--- START ---
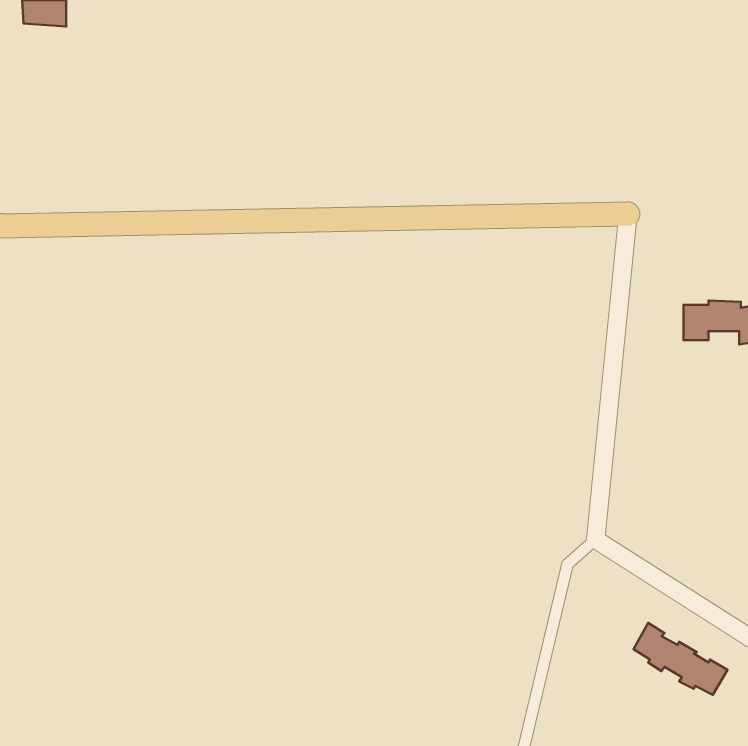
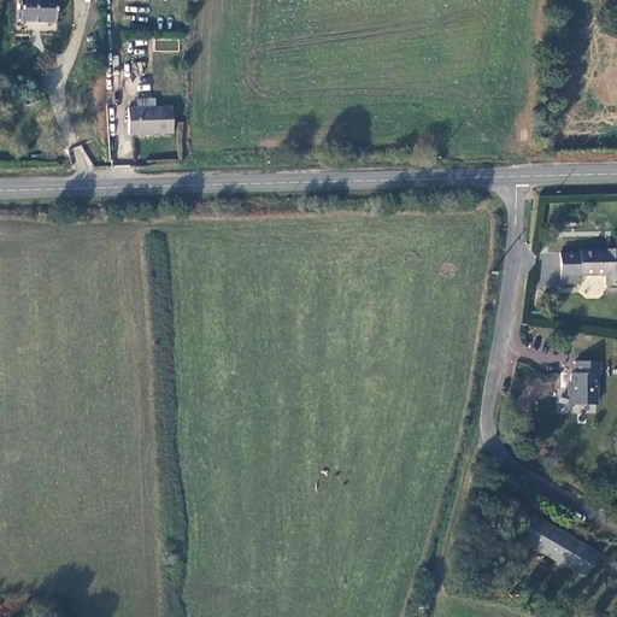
building: none -> [129,100,174,135]
building: none -> [568,362,600,404]

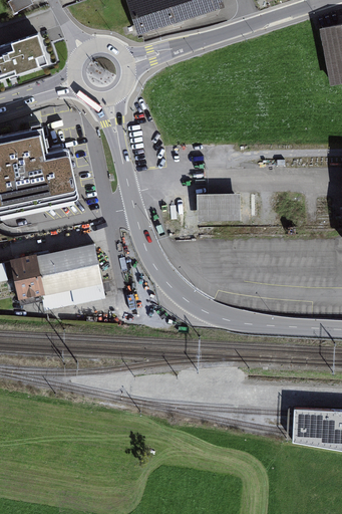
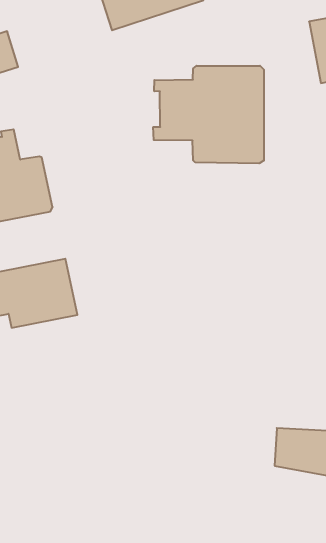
building: none -> [153,66,264,163]
building: [199,193,241,219] -> none

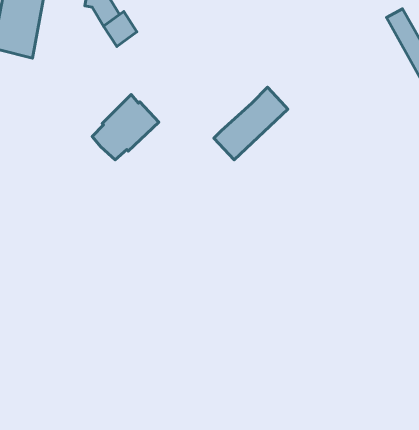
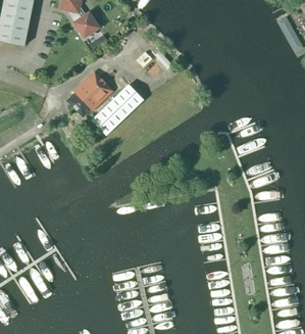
building: [214,87,288,160] -> [91,84,143,135]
--- END ---
▸ **Goal of the exercise**: Return all records above verbatim without their pictures.

▸ **Response to the exercise**:
building: none -> [129,100,174,135]
building: none -> [568,362,600,404]

building: none -> [153,66,264,163]
building: [199,193,241,219] -> none

building: [214,87,288,160] -> [91,84,143,135]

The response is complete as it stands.